Description of the task: Tell how many lines in the data below contain "cheese", using one number as the whole reply.

(Scene difference descriptions)
——

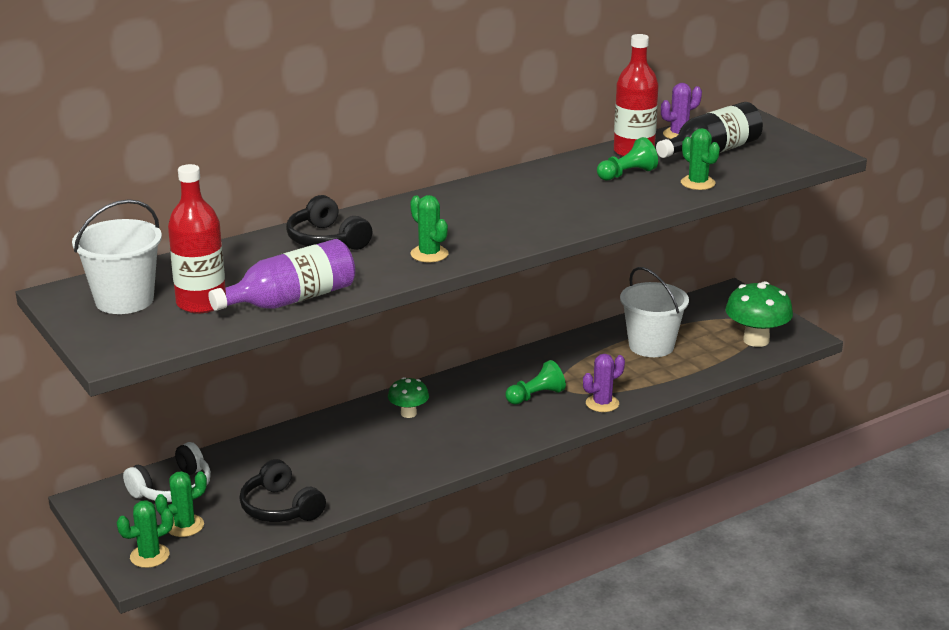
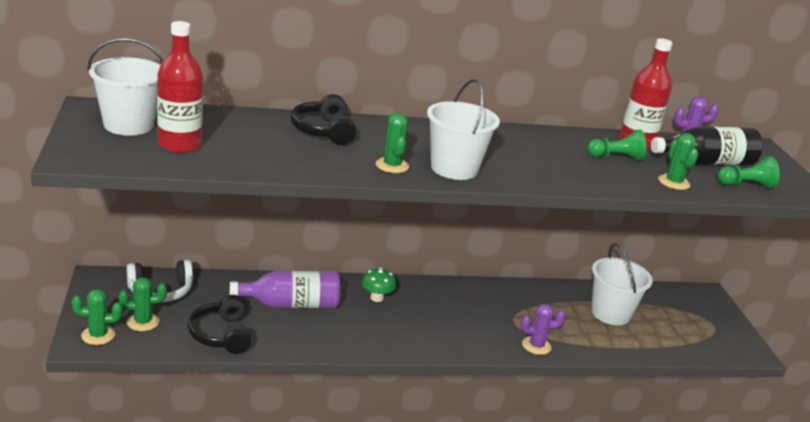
camera: 20 degrees right, 0 degrees up
(291, 300) = (248, 164): purple bottle -> purple bottle (291, 304)
(489, 237) = (454, 168): none -> white bucket
(536, 396) = (486, 320): green pawn -> green pawn (745, 185)
(756, 340) = (705, 340): green mushroom -> none

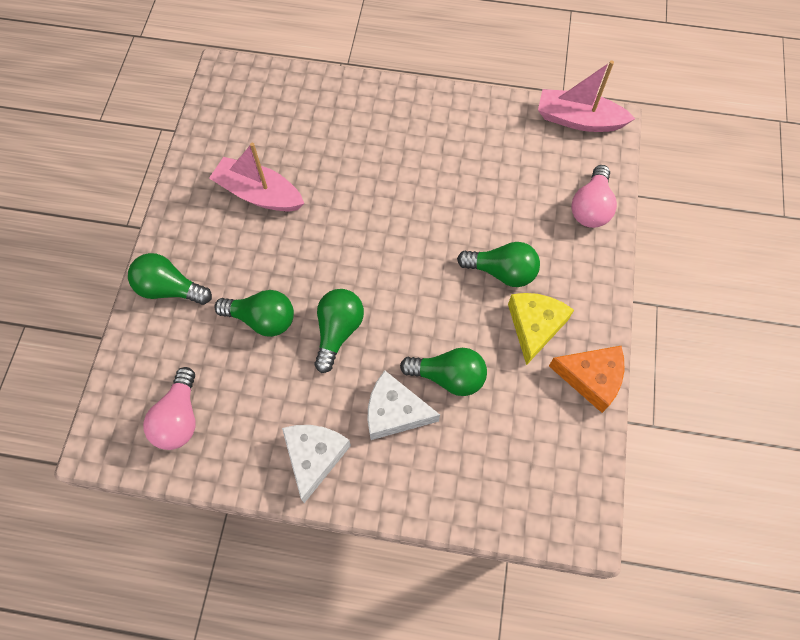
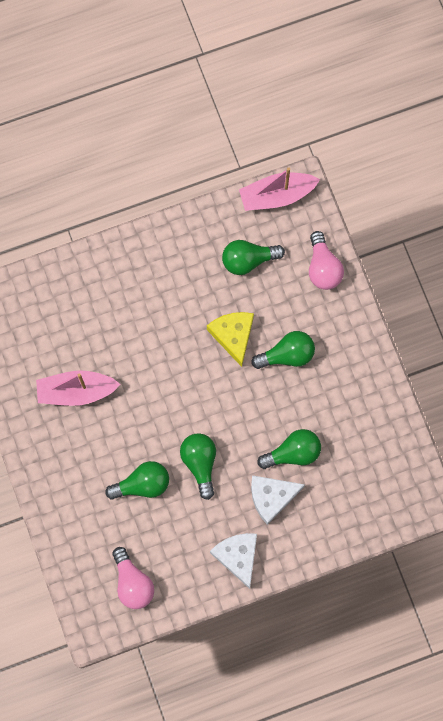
camera: 30 degrees left, 10 degrees up
(170, 289) = (62, 499): green light bulb -> green light bulb (248, 260)
(535, 326) = (331, 384): yellow cheese -> yellow cheese (233, 336)
(591, 378) = (387, 400): orange cheese -> none

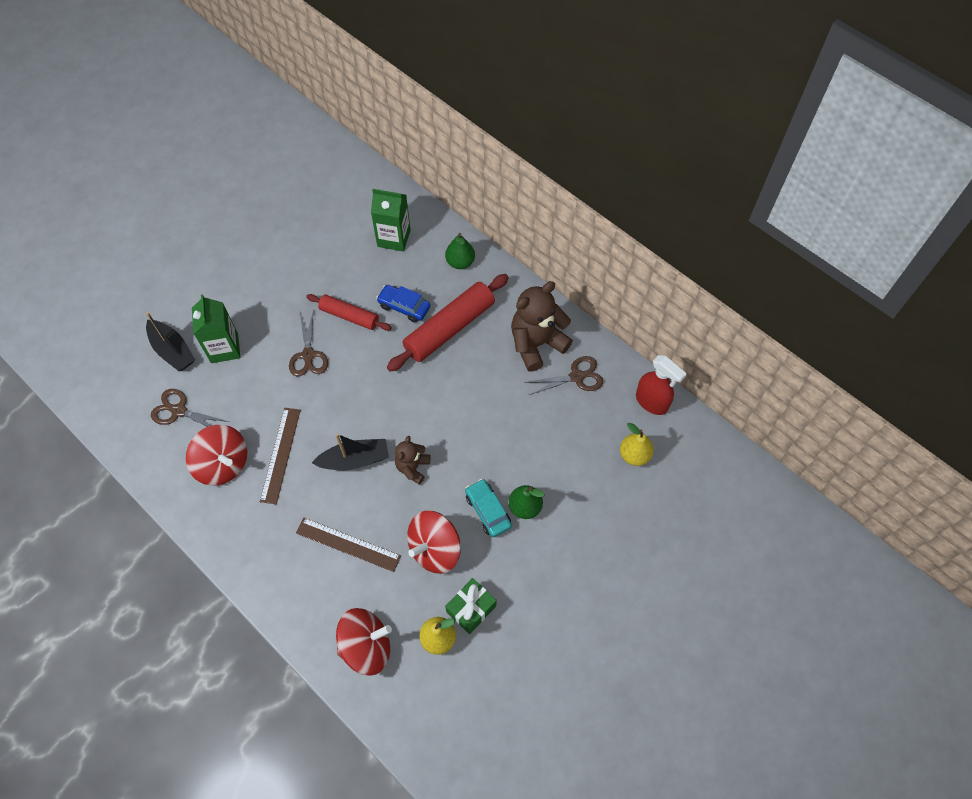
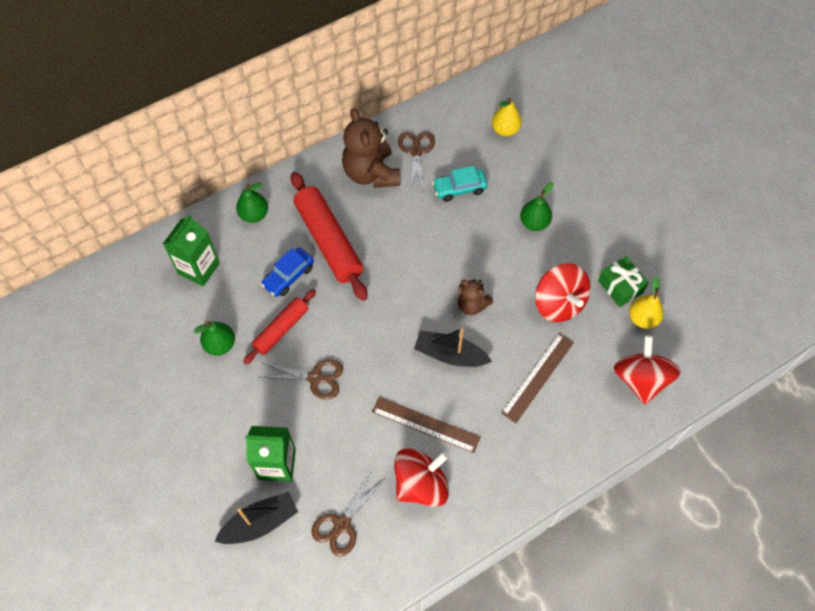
camera: 75 degrees left, 0 degrees up
(324, 276) = (220, 345): none -> green pear
(354, 460) = (450, 355): black boat -> black boat turned 75 degrees counterclockwise
(488, 511) = (531, 252): turquoise car -> turquoise car (459, 189)
(651, 402) = (458, 104): red spray bottle -> none

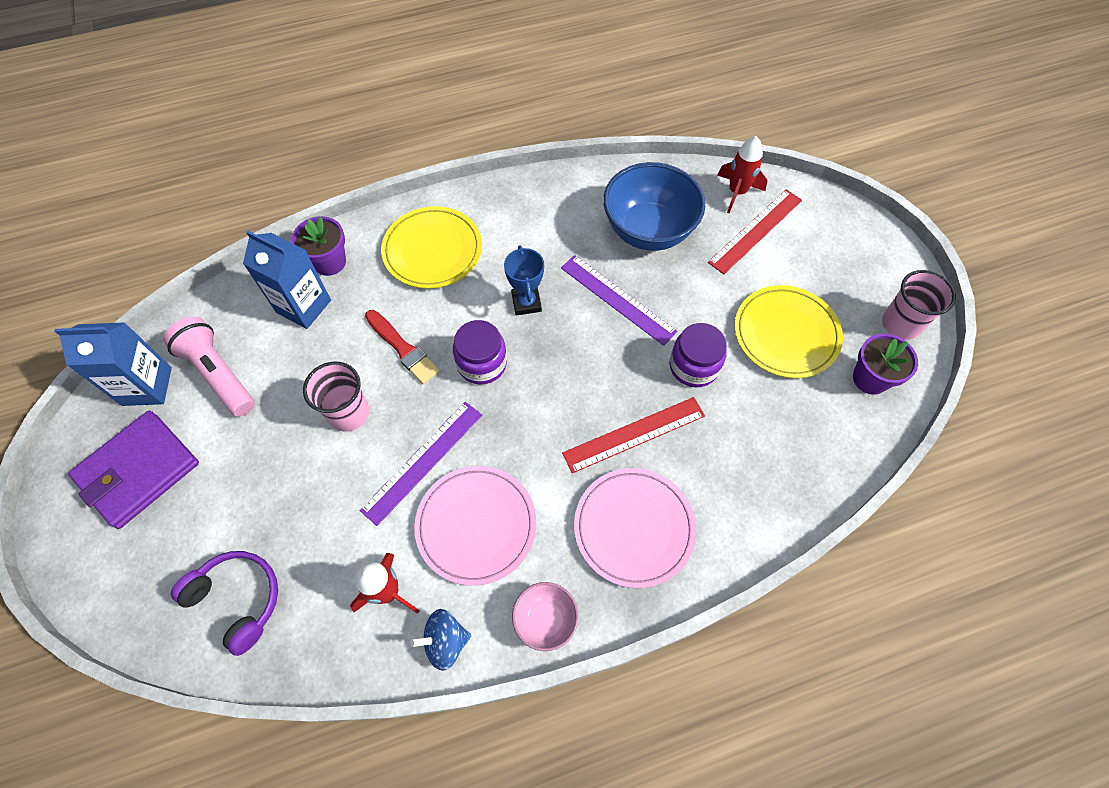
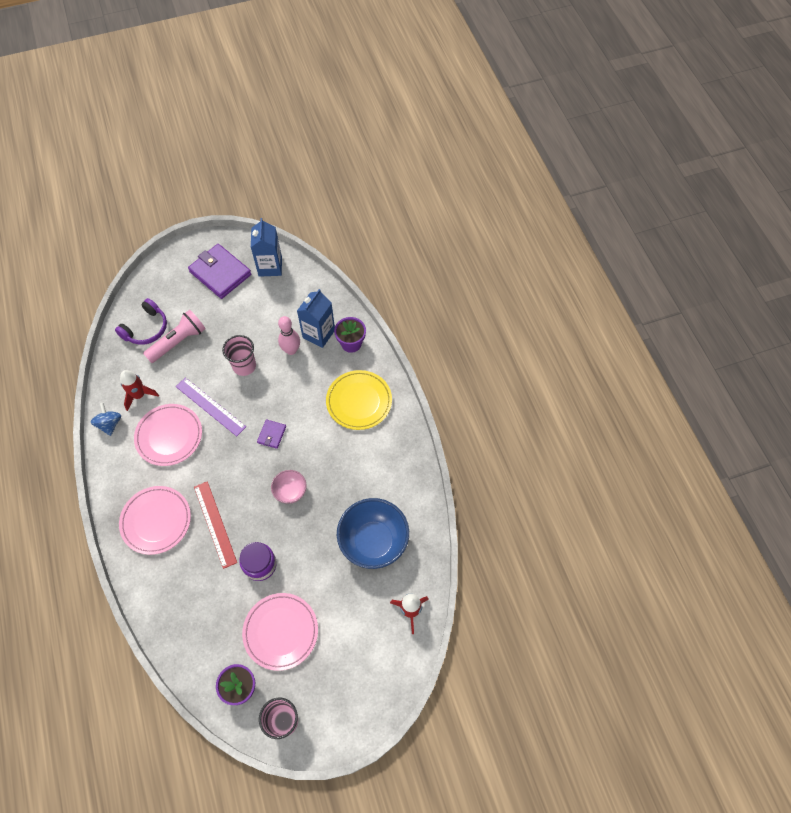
camera: 90 degrees right, 0 degrees up
(219, 374) = (275, 298): pink flashlight -> pink flashlight (178, 342)
(328, 344) = (291, 350): none -> pink bowling pin
(403, 349) = (285, 390): red brush -> none
(482, 363) = (272, 435): purple jar -> purple wallet
(526, 302) = (315, 460): blue trophy -> none
(545, 620) = (112, 472): pink bowl -> pink bowl (290, 491)
(617, 299) = (315, 517): purple ruler -> none
(755, 231) = (372, 621): red ruler -> none
(786, 334) = (281, 632): yellow plate -> pink plate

——

Answer to this exercise: 2